Write out only the lines from the line that holds "Segment regions of" to the end of the listing below, inclusive, with the pictures omitted.

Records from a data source
start
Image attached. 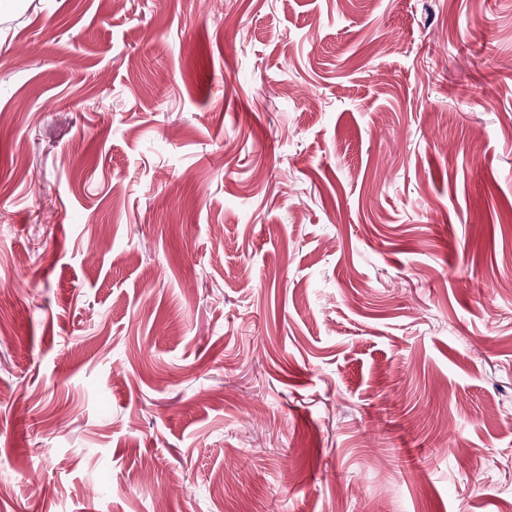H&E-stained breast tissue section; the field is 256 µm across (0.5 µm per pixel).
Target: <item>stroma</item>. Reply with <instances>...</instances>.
Returning a JSON list of instances; mask_svg holds the SVG:
<instances>
[{
  "label": "stroma",
  "instance_id": "stroma-1",
  "mask_svg": "<svg viewBox=\"0 0 512 512\" xmlns=\"http://www.w3.org/2000/svg\"><path fill=\"white\" fill-rule=\"evenodd\" d=\"M512 0H0V512H512Z\"/></svg>",
  "mask_w": 512,
  "mask_h": 512
}]
</instances>
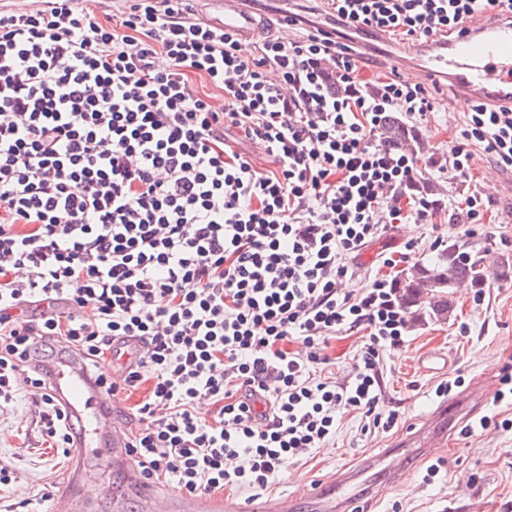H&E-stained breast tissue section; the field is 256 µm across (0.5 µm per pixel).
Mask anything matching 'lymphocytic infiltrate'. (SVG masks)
Here are the masks:
<instances>
[{
    "instance_id": "obj_1",
    "label": "lymphocytic infiltrate",
    "mask_w": 512,
    "mask_h": 512,
    "mask_svg": "<svg viewBox=\"0 0 512 512\" xmlns=\"http://www.w3.org/2000/svg\"><path fill=\"white\" fill-rule=\"evenodd\" d=\"M103 23L78 0L0 9V406L17 379L52 447L71 457L78 418L50 375L79 357L110 396L150 383L128 454L147 480L193 495L262 491L322 447L336 417L381 416L378 365L408 319L381 278L343 291L348 258L391 220L432 214L414 161L380 130L426 115L423 84L357 79L360 52L315 29L264 37L196 21L187 0H128ZM326 15L397 45L444 41L512 0H322ZM224 92L214 108L191 76ZM262 144L256 170L231 130ZM441 173L466 176L473 147L512 170V107L471 102ZM368 339L344 383L315 377L337 332ZM304 348L291 350L294 340ZM144 353L114 364L118 343Z\"/></svg>"
}]
</instances>
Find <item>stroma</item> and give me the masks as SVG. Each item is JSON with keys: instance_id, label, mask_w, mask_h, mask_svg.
<instances>
[{"instance_id": "stroma-1", "label": "stroma", "mask_w": 512, "mask_h": 512, "mask_svg": "<svg viewBox=\"0 0 512 512\" xmlns=\"http://www.w3.org/2000/svg\"><path fill=\"white\" fill-rule=\"evenodd\" d=\"M436 110L412 127L424 149L417 159L421 171L419 187L427 188L428 200L439 201L432 223L397 222L369 241L350 266L345 288L357 289L376 278L400 279L409 264L387 265V257L401 251L405 242L417 243L416 264L432 262L441 249L454 244L481 258L487 273L482 287L461 283L452 289L447 319L411 326L404 345L384 354L381 363L384 397L377 411L397 413L392 430L365 429V417L346 413L336 418V435L323 447L313 449L301 461H289L282 474L263 491L224 489L228 499L259 504L273 497L296 496L307 500L318 483H328L346 472L360 475L359 485L367 493L362 504L368 512H512V430L499 421L512 419V407L487 402L471 418L475 430L463 434L453 426L440 455L414 460L398 483H390L388 453L397 447L407 430L421 424L445 403L439 394L441 382L460 378L462 386L485 379L491 391L501 387L502 369L512 364V277L500 280L496 273L512 267V172L494 166L482 148H474L466 177L451 179L438 172L435 162L449 147L461 142L468 105L448 85L435 94ZM482 193L489 205L469 236H460L455 213L473 193ZM363 342L362 331L346 332L330 341V359L323 376L344 380L351 373ZM489 429H479L480 419ZM442 462L432 483L422 477L427 466ZM0 463L11 467L17 480L0 490V503L43 498L44 512H55L63 497L83 499L88 512H112V485L127 488V505L135 507L137 489L132 472L123 467L97 471L94 481L83 477L96 462L58 459L46 447L39 413L29 395H22L13 409L0 413Z\"/></svg>"}]
</instances>
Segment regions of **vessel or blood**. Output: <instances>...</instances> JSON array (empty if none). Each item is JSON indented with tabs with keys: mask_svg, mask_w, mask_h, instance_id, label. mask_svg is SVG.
I'll return each instance as SVG.
<instances>
[{
	"mask_svg": "<svg viewBox=\"0 0 512 512\" xmlns=\"http://www.w3.org/2000/svg\"><path fill=\"white\" fill-rule=\"evenodd\" d=\"M201 19L215 27L250 34L264 10L262 0H202ZM395 61L417 82H448L463 100H482L512 106V15L488 18L473 16L460 34L445 42L427 43L414 49L412 57L396 56ZM52 382L58 395L69 405L82 424L79 448L108 446L116 463L129 460L127 433L118 424L100 425L99 413L108 396L90 386L78 364L54 369ZM487 389L474 385L435 412L426 427L420 454L437 451L448 430L449 421L481 408L489 399ZM141 512H248L242 504L214 496H188L179 508H172L168 496L158 493L147 480L139 482ZM321 512H342L358 505L352 495H336L322 490L313 496Z\"/></svg>",
	"mask_w": 512,
	"mask_h": 512,
	"instance_id": "obj_1",
	"label": "vessel or blood"
}]
</instances>
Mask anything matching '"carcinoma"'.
Returning a JSON list of instances; mask_svg holds the SVG:
<instances>
[{
  "instance_id": "carcinoma-1",
  "label": "carcinoma",
  "mask_w": 512,
  "mask_h": 512,
  "mask_svg": "<svg viewBox=\"0 0 512 512\" xmlns=\"http://www.w3.org/2000/svg\"><path fill=\"white\" fill-rule=\"evenodd\" d=\"M386 141L393 146H412V153L419 154L423 144L416 135L395 116L389 115L384 122ZM469 279L471 283L483 284L484 272L480 261L473 258L465 261L455 245L443 249L435 261L417 268L415 275L397 283L400 306L418 321L425 316H435V307L448 308L449 289L459 281Z\"/></svg>"
}]
</instances>
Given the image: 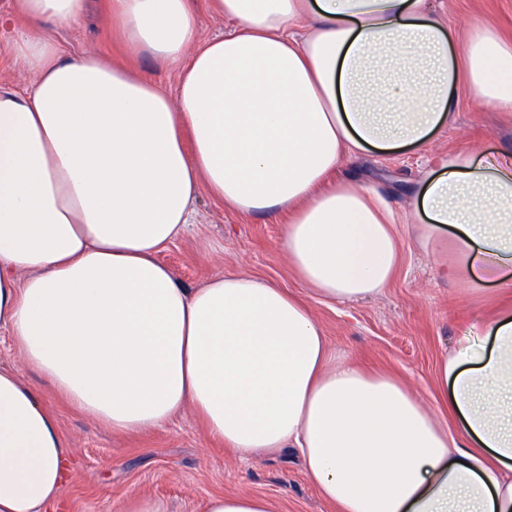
end
**ANSWER TO THIS EXERCISE**
Segment regions of **vessel or blood**. Output: <instances>...</instances> JSON array (empty if none). Each item is JSON indented with tabs with keys: mask_svg, mask_w, mask_h, instance_id, label. mask_svg is SVG.
I'll return each instance as SVG.
<instances>
[{
	"mask_svg": "<svg viewBox=\"0 0 512 512\" xmlns=\"http://www.w3.org/2000/svg\"><path fill=\"white\" fill-rule=\"evenodd\" d=\"M201 19L215 27L250 34L264 10L262 0H202ZM395 61L417 82H448L463 100H482L512 106V15L488 18L473 16L460 34L445 42L427 43L414 49L412 57L396 56ZM52 382L58 395L69 405L82 424L79 448L108 446L116 463L129 460L127 433L118 424L100 425L99 413L108 396L90 386L78 364L54 369ZM487 389L474 385L435 412L426 427L420 454L437 451L448 430L449 421L481 408L489 399ZM141 512H248L242 504L214 496H188L179 508H172L168 496L158 493L147 480L139 482ZM321 512H342L358 505L352 495H336L322 490L313 496Z\"/></svg>",
	"mask_w": 512,
	"mask_h": 512,
	"instance_id": "obj_1",
	"label": "vessel or blood"
}]
</instances>
Mask anything matching '"carcinoma"'.
Returning a JSON list of instances; mask_svg holds the SVG:
<instances>
[{
  "instance_id": "carcinoma-1",
  "label": "carcinoma",
  "mask_w": 512,
  "mask_h": 512,
  "mask_svg": "<svg viewBox=\"0 0 512 512\" xmlns=\"http://www.w3.org/2000/svg\"><path fill=\"white\" fill-rule=\"evenodd\" d=\"M386 141L393 146H412V153L419 154L423 144L416 135L395 116L389 115L384 122ZM469 279L471 283L483 284L484 272L480 261L473 258L465 261L455 245L443 249L435 261L417 268L415 275L397 283L400 306L418 321L425 316H435V307L448 308L449 289L459 281Z\"/></svg>"
}]
</instances>
Given the image: 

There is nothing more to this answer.